§ **Exercise**:
Would you transcribe the listing that follows, character for character, and omit its images?

§ **Material for this exercise**:
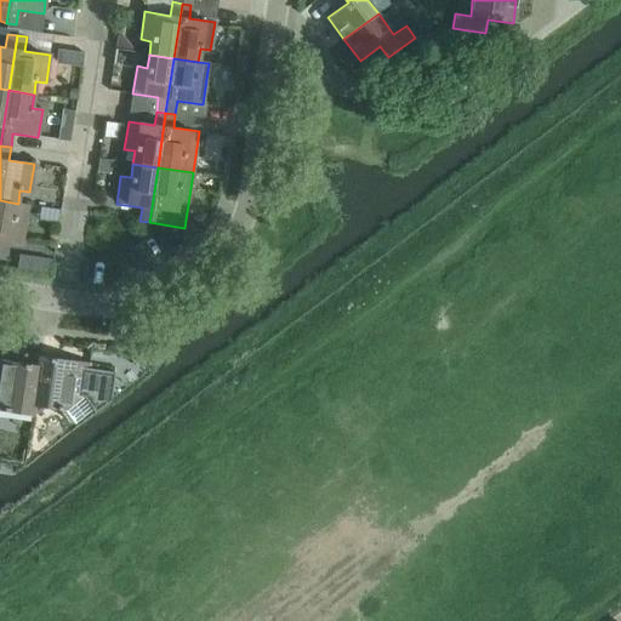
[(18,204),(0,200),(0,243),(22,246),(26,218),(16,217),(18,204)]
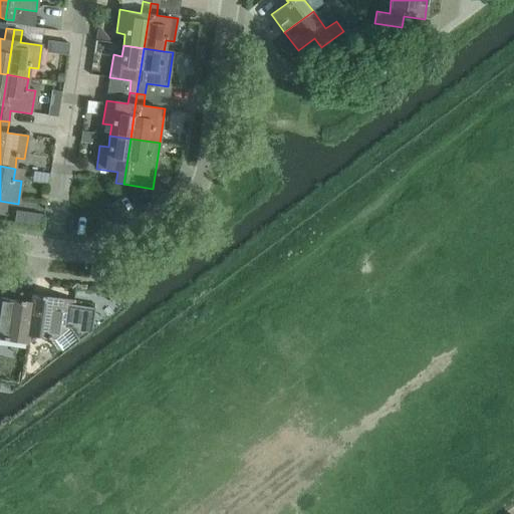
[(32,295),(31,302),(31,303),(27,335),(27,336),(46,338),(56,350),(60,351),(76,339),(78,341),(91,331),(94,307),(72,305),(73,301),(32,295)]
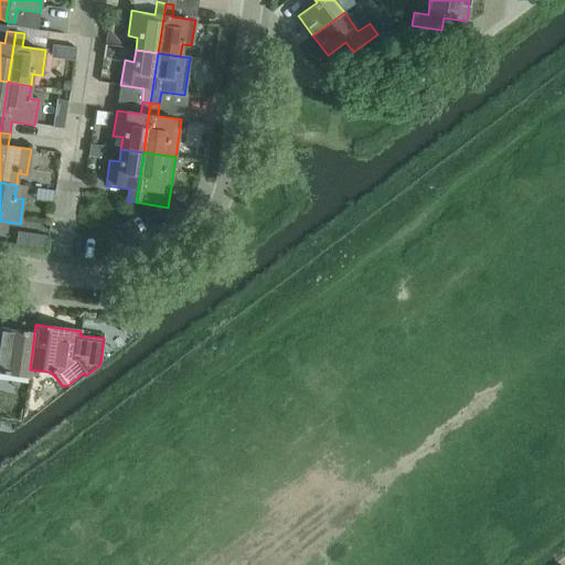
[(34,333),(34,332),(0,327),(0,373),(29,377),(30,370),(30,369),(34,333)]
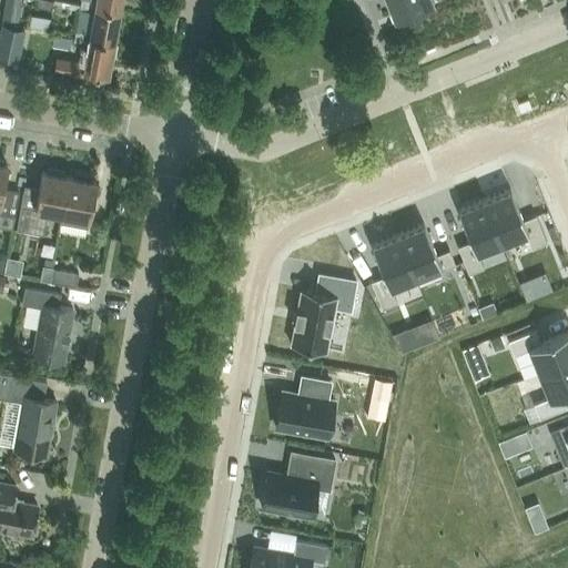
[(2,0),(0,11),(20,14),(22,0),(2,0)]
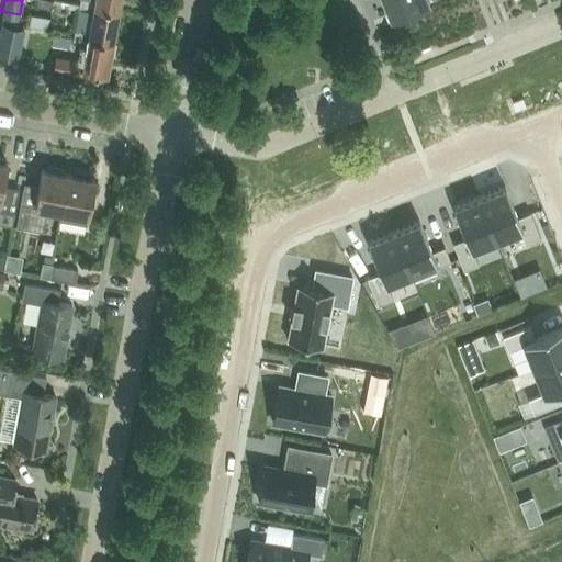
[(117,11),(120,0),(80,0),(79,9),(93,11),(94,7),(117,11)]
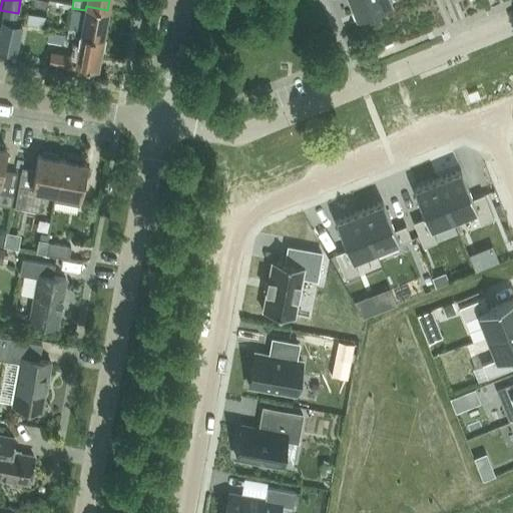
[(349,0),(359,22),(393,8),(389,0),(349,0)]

§ **Output below**:
[(18,204),(0,200),(0,243),(22,246),(26,218),(16,217),(18,204)]
[(32,295),(31,302),(31,303),(27,335),(27,336),(46,338),(56,350),(60,351),(76,339),(78,341),(91,331),(94,307),(72,305),(73,301),(32,295)]
[(34,333),(34,332),(0,327),(0,373),(29,377),(30,370),(30,369),(34,333)]
[(2,0),(0,11),(20,14),(22,0),(2,0)]
[(117,11),(120,0),(80,0),(79,9),(93,11),(94,7),(117,11)]
[(349,0),(359,22),(393,8),(389,0),(349,0)]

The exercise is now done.